* Material supplied:
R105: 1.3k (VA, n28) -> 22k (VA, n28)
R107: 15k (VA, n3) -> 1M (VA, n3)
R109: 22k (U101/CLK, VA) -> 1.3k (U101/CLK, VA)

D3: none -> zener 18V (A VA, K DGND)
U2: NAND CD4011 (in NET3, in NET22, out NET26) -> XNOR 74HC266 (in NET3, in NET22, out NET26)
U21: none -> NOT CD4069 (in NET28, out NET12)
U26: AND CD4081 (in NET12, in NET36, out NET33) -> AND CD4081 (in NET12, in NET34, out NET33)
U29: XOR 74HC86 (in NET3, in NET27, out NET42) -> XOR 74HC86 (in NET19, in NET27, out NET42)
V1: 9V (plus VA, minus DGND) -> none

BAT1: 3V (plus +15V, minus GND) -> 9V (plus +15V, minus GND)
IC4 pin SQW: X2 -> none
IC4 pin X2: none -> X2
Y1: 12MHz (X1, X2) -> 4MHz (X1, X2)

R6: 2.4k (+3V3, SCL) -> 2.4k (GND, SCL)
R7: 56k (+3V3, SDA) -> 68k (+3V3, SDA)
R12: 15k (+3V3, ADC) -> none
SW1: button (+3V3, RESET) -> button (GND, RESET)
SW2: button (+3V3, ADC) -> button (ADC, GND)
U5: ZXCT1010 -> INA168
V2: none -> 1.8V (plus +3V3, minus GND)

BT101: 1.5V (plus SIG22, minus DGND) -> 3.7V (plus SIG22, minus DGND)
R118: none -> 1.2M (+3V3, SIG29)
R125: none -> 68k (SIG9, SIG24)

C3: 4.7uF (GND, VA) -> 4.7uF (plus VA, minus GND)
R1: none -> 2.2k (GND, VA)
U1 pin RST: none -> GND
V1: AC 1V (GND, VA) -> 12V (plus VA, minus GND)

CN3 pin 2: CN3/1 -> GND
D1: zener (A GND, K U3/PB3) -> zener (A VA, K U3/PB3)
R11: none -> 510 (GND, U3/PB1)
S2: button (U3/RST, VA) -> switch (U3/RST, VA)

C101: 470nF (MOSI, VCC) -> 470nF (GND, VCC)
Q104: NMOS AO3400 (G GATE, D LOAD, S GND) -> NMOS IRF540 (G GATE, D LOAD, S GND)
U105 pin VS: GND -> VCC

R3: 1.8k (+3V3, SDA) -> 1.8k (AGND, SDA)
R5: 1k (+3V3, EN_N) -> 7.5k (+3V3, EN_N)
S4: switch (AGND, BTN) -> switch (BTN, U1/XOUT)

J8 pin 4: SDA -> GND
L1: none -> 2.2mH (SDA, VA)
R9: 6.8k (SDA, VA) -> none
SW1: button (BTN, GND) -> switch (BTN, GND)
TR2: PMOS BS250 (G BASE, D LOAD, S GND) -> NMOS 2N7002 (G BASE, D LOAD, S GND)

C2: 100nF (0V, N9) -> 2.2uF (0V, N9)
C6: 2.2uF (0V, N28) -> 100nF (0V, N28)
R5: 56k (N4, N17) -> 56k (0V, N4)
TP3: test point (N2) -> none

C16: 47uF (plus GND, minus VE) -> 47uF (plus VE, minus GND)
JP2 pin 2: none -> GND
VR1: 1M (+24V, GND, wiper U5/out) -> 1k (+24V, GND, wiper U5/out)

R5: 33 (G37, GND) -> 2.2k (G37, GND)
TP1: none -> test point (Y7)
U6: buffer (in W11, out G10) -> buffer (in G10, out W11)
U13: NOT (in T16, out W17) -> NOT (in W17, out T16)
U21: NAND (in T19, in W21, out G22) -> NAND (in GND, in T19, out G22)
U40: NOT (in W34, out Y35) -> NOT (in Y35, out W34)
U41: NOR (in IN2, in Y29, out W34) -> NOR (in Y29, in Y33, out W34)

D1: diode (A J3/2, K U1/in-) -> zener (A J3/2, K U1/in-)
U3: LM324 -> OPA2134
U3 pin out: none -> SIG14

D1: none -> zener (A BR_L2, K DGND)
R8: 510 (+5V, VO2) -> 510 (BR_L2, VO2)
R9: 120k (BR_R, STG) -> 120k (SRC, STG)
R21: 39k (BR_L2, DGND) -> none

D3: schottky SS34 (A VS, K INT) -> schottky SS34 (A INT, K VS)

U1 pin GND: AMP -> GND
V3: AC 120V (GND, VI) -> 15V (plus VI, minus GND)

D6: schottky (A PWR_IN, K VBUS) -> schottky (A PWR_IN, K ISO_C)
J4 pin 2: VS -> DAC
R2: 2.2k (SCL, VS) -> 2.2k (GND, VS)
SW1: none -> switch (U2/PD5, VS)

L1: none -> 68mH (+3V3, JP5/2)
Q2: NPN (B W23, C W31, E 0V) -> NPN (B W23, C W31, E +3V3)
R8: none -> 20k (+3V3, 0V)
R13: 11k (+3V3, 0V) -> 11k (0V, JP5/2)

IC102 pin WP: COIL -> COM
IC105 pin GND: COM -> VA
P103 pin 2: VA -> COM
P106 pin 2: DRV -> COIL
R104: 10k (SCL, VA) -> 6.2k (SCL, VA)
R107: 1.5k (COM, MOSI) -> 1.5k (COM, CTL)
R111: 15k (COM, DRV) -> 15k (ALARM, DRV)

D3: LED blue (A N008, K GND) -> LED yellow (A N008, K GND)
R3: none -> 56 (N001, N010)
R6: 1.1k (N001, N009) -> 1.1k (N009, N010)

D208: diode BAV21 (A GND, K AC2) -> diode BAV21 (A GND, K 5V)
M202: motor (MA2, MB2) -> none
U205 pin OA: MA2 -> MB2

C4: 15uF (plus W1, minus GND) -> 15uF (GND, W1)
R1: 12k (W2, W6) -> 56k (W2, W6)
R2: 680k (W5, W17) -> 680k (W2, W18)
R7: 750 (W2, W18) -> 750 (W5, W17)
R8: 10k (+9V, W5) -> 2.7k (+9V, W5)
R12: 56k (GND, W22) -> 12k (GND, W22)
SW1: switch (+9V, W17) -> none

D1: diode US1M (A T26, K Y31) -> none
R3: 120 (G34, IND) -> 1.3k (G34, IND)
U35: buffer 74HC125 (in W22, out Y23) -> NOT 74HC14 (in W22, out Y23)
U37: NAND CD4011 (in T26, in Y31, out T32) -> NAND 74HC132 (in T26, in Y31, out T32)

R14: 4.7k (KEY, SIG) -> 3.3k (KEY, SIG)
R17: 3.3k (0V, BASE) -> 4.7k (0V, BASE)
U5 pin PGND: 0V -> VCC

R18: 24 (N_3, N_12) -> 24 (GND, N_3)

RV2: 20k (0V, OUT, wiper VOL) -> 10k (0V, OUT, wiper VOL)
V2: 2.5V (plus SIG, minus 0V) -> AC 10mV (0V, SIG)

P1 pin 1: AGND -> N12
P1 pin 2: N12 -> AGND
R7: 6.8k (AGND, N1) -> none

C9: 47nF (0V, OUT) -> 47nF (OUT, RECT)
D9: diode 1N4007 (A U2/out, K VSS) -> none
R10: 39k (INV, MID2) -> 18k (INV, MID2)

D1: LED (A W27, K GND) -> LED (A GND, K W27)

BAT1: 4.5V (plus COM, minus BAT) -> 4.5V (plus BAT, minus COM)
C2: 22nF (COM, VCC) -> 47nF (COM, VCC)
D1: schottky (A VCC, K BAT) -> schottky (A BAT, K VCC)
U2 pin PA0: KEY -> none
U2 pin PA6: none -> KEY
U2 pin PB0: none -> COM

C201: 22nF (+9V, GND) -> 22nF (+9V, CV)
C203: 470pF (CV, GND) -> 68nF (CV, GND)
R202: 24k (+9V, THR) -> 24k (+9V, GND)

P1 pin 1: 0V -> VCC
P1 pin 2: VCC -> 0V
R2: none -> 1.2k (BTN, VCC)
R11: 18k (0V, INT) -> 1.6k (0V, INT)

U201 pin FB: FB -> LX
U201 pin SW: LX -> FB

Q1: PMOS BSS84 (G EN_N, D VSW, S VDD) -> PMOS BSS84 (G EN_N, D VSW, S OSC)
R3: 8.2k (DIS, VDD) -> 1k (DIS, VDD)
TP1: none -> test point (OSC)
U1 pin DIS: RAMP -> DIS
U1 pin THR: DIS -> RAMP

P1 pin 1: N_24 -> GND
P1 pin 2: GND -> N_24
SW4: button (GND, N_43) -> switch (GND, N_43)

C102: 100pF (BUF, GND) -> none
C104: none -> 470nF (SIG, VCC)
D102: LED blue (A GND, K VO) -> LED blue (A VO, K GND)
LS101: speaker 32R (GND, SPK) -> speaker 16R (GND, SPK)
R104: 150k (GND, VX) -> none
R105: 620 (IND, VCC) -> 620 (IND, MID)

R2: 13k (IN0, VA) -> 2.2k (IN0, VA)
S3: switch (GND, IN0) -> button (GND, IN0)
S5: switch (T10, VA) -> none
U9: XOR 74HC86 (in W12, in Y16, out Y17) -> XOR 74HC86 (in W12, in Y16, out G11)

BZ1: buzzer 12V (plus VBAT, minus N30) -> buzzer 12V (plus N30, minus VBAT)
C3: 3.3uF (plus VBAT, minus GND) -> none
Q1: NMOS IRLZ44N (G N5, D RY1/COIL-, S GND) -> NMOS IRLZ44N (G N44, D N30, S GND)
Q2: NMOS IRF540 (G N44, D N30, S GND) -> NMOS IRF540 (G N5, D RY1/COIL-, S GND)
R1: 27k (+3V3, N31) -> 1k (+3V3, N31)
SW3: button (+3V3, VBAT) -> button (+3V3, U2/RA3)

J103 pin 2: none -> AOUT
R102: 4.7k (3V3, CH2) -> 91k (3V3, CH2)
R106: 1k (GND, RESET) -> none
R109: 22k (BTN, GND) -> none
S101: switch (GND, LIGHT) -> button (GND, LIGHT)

* Goal of the exercise:
Please transcribe only the lines in the records above running from the line that has "U201 pin SW: LX -> FB" through the line that has "LS101: speaker 32R", both included, exactly as they appear.

* Your response:
U201 pin SW: LX -> FB

Q1: PMOS BSS84 (G EN_N, D VSW, S VDD) -> PMOS BSS84 (G EN_N, D VSW, S OSC)
R3: 8.2k (DIS, VDD) -> 1k (DIS, VDD)
TP1: none -> test point (OSC)
U1 pin DIS: RAMP -> DIS
U1 pin THR: DIS -> RAMP

P1 pin 1: N_24 -> GND
P1 pin 2: GND -> N_24
SW4: button (GND, N_43) -> switch (GND, N_43)

C102: 100pF (BUF, GND) -> none
C104: none -> 470nF (SIG, VCC)
D102: LED blue (A GND, K VO) -> LED blue (A VO, K GND)
LS101: speaker 32R (GND, SPK) -> speaker 16R (GND, SPK)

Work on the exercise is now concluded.